*** Opening Input data ***
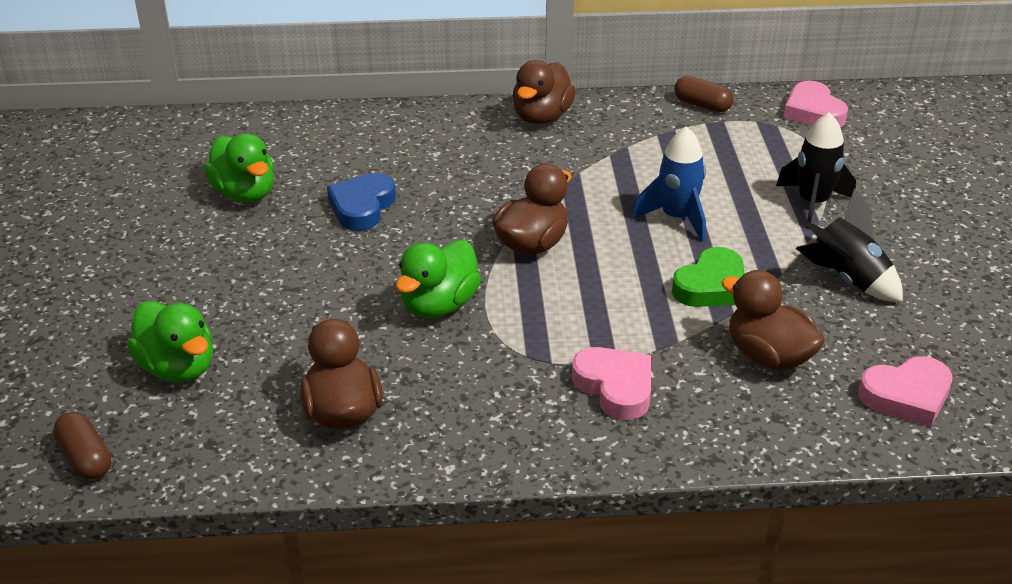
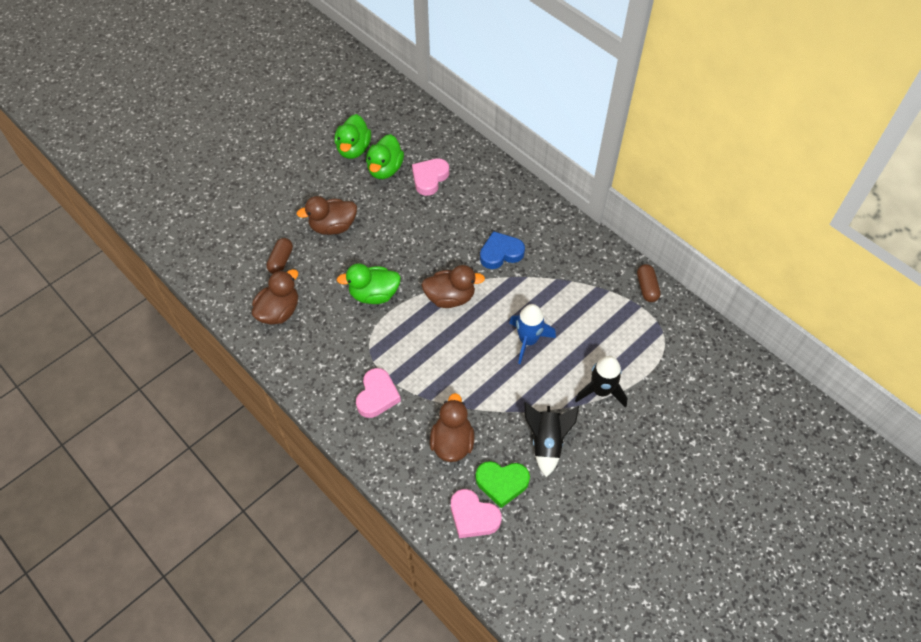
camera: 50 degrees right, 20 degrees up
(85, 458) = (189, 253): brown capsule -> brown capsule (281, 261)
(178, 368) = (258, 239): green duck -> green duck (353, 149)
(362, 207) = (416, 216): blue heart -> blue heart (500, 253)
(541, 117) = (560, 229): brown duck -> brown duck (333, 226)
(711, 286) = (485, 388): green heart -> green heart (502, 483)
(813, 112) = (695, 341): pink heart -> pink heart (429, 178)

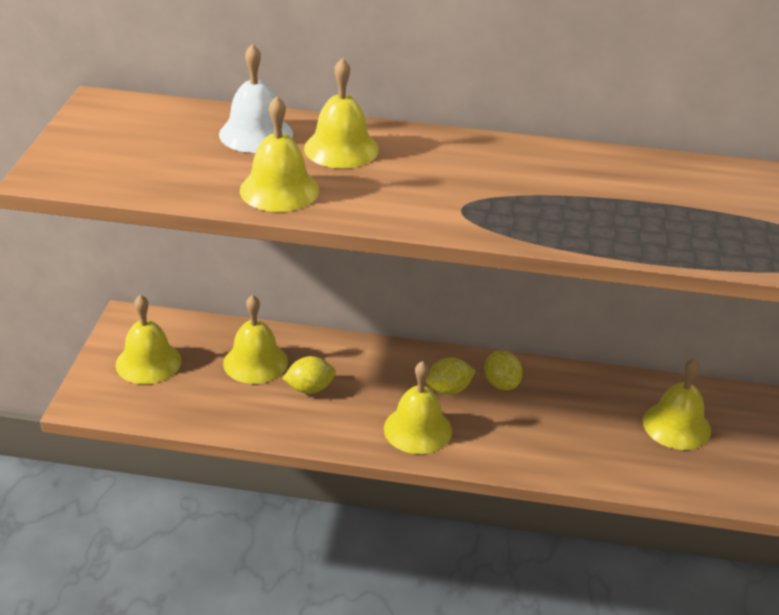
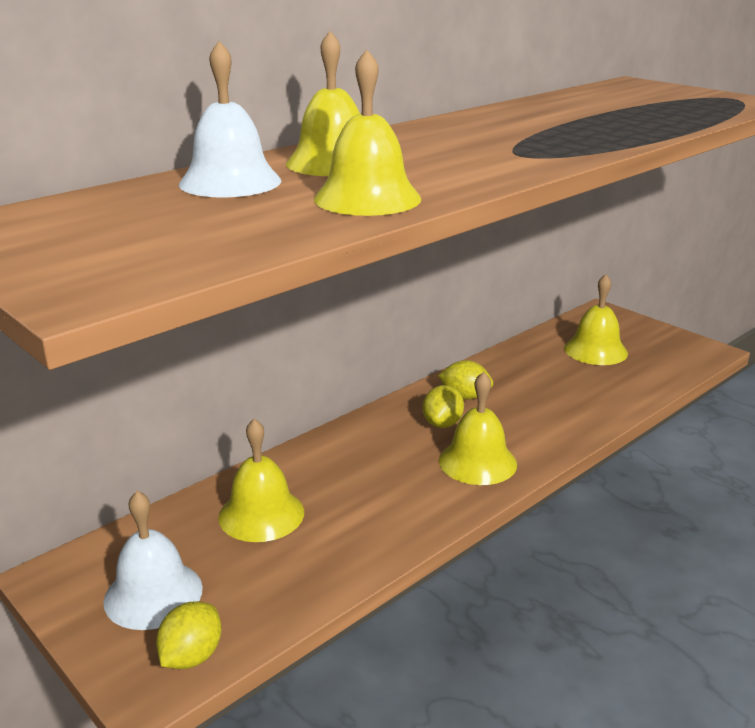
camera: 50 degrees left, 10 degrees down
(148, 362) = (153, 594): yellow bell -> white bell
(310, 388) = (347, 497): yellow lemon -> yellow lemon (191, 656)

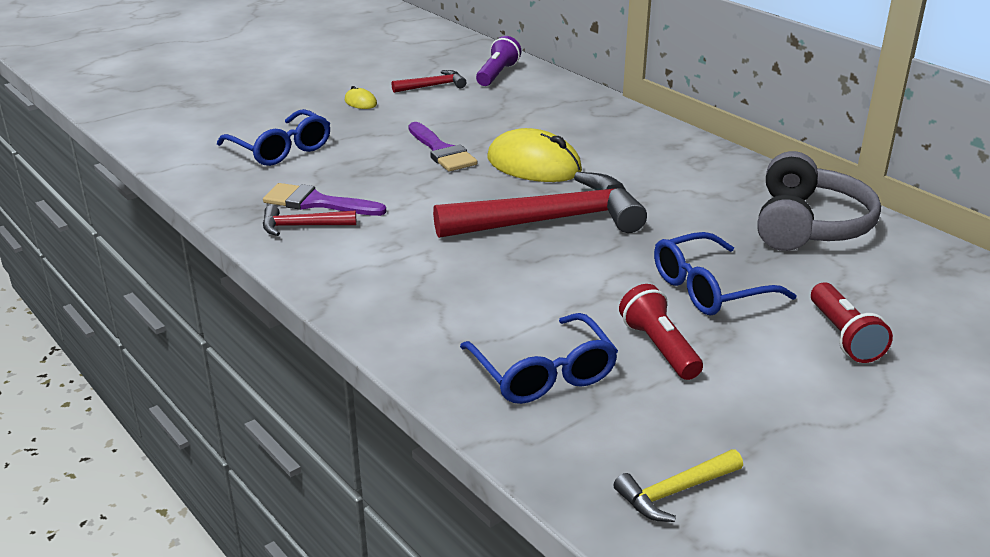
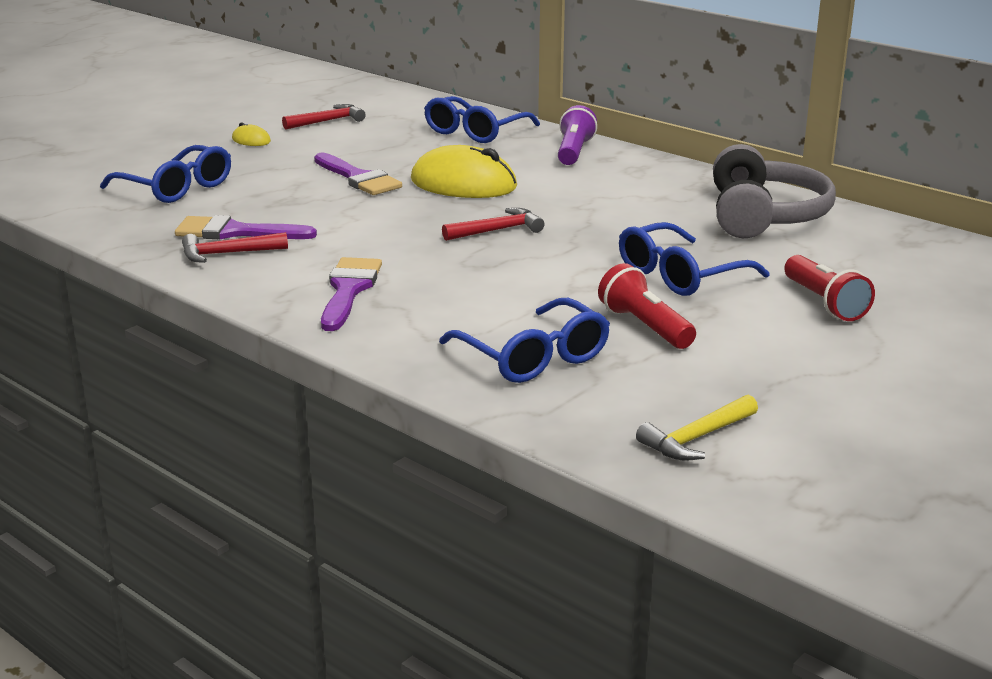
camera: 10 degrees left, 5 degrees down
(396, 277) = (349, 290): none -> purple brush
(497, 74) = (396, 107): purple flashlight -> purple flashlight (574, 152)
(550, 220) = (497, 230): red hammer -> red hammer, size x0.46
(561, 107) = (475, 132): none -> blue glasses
*** Closing Input data ***
* What you are asked to do:
Would you reproduce the records exactly as they stand, but without the pictures?

* Response below:
camera: 50 degrees right, 20 degrees up
(85, 458) = (189, 253): brown capsule -> brown capsule (281, 261)
(178, 368) = (258, 239): green duck -> green duck (353, 149)
(362, 207) = (416, 216): blue heart -> blue heart (500, 253)
(541, 117) = (560, 229): brown duck -> brown duck (333, 226)
(711, 286) = (485, 388): green heart -> green heart (502, 483)
(813, 112) = (695, 341): pink heart -> pink heart (429, 178)

camera: 50 degrees left, 10 degrees down
(148, 362) = (153, 594): yellow bell -> white bell
(310, 388) = (347, 497): yellow lemon -> yellow lemon (191, 656)

camera: 10 degrees left, 5 degrees down
(396, 277) = (349, 290): none -> purple brush
(497, 74) = (396, 107): purple flashlight -> purple flashlight (574, 152)
(550, 220) = (497, 230): red hammer -> red hammer, size x0.46
(561, 107) = (475, 132): none -> blue glasses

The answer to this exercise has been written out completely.